MATERIAL FOR THE TASK:
----------

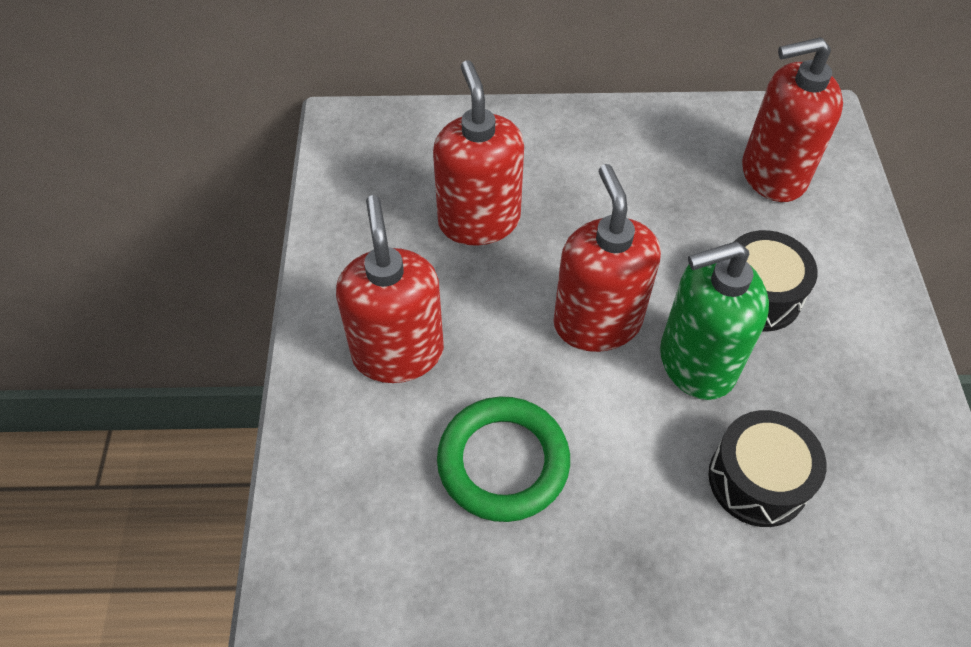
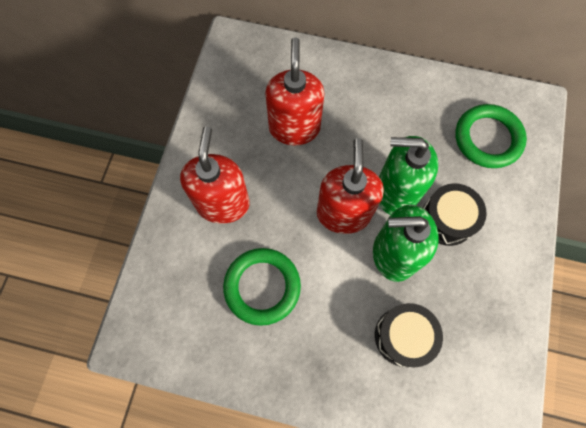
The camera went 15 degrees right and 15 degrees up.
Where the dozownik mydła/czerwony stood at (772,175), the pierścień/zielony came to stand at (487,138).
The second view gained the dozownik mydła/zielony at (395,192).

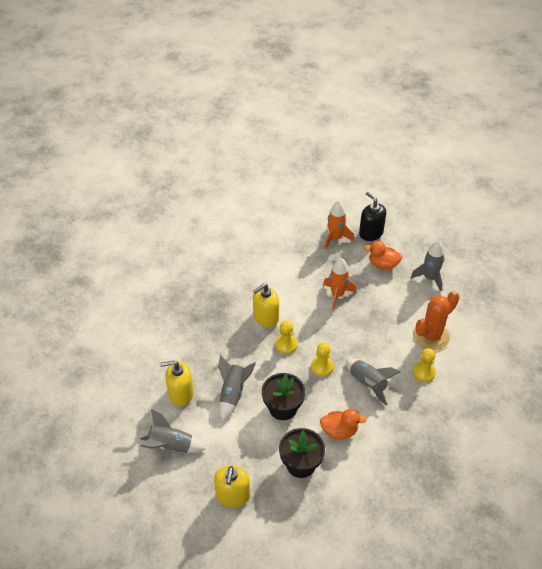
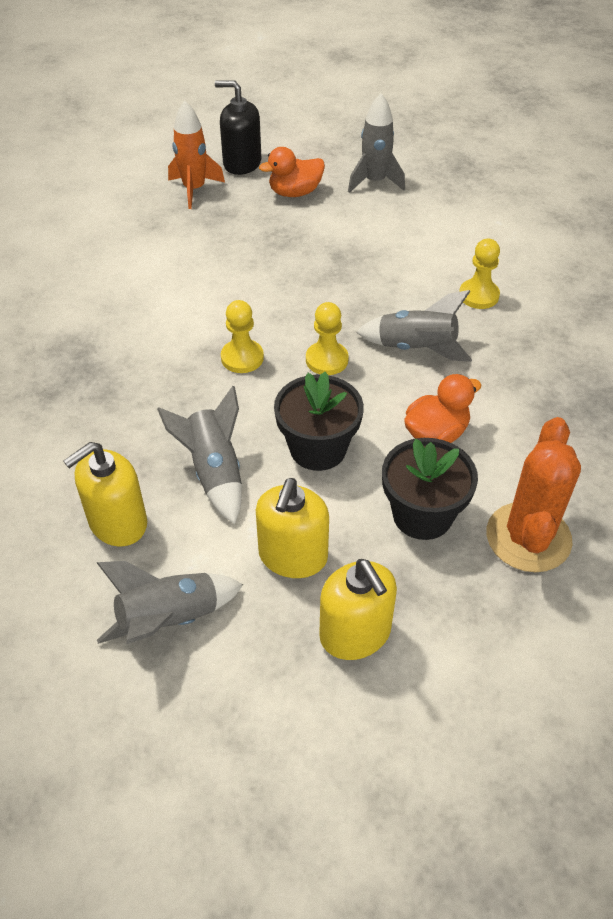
The camera went 35 degrees left and 0 degrees up.
The dozownik mydła/żółty ended up elsewhere, having gone from (266,317) to (293,556).
The second view lost the rakieta/pomarańczowy at (337,295).
The kaktus/pomarańczowy ended up elsewhere, having gone from (431,336) to (528,537).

----------

Exactly as written, copy the entries above without their pictures.

TASK RESPONSE:
The camera went 15 degrees right and 15 degrees up.
Where the dozownik mydła/czerwony stood at (772,175), the pierścień/zielony came to stand at (487,138).
The second view gained the dozownik mydła/zielony at (395,192).

The camera went 35 degrees left and 0 degrees up.
The dozownik mydła/żółty ended up elsewhere, having gone from (266,317) to (293,556).
The second view lost the rakieta/pomarańczowy at (337,295).
The kaktus/pomarańczowy ended up elsewhere, having gone from (431,336) to (528,537).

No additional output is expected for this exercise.